:: TASK BRIEF ::
Under this line are the records; write out word for word the part that begins at the line containing "(357, 240) = (343, 424): none -> pink lamp" and ends at the line containing "(517, 236) = (239, 477): grey lamp -> none", and no more.

:: SUPPLIED ENTRIES ::

---

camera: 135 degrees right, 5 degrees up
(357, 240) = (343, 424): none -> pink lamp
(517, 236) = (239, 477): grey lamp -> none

---

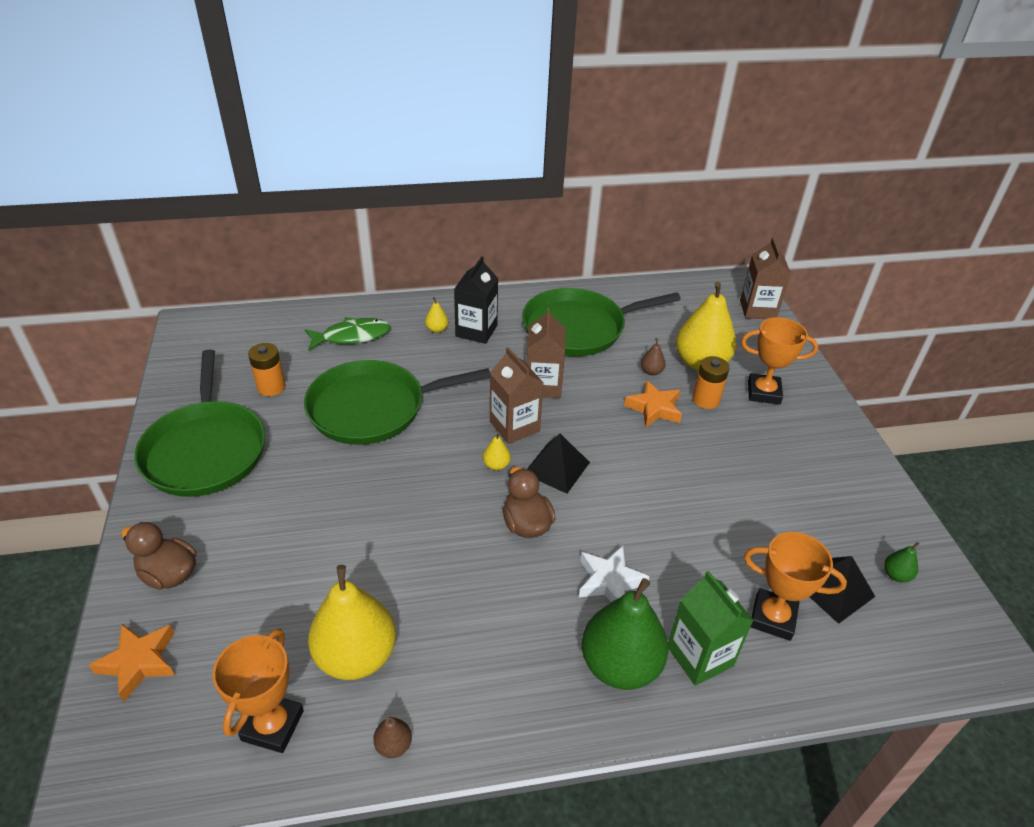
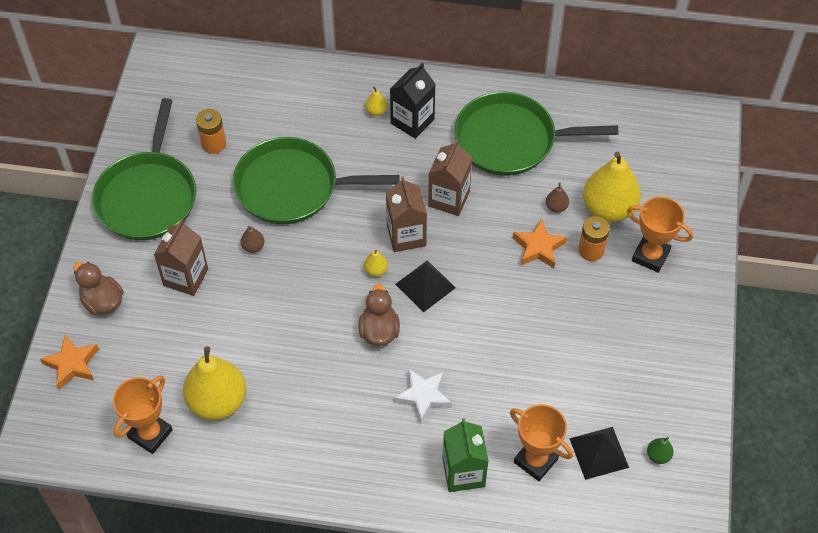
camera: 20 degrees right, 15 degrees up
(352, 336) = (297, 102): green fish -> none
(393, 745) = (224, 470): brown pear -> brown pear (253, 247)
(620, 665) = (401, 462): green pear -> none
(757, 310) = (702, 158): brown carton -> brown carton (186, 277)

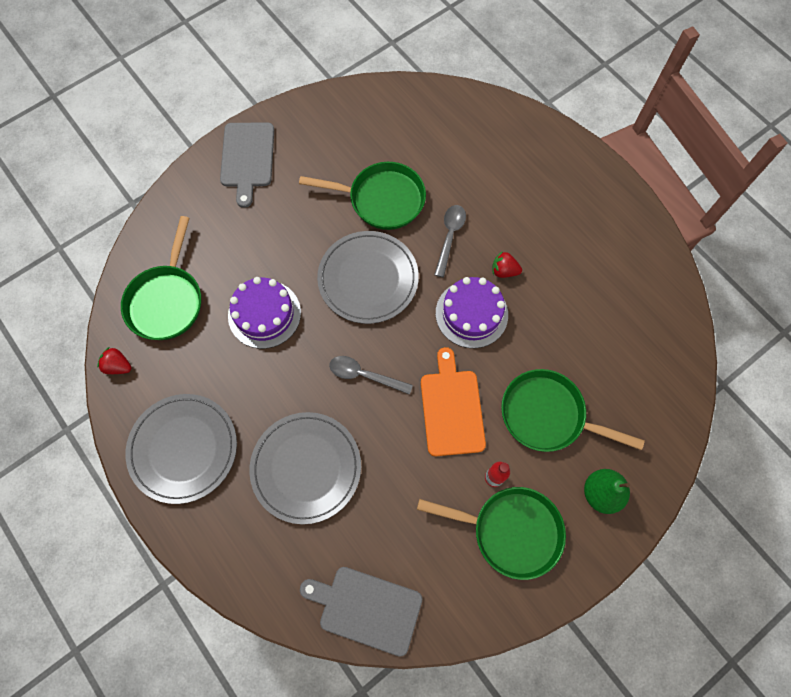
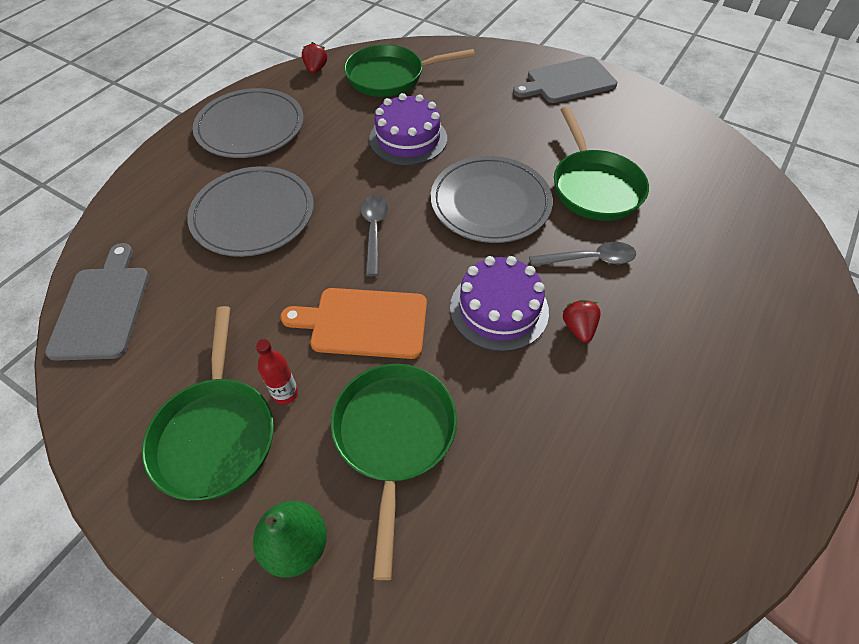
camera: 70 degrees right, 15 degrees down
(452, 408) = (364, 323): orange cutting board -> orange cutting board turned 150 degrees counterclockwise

---

:: ANSWER SPACE ::
(357, 240) = (343, 424): none -> pink lamp
(517, 236) = (239, 477): grey lamp -> none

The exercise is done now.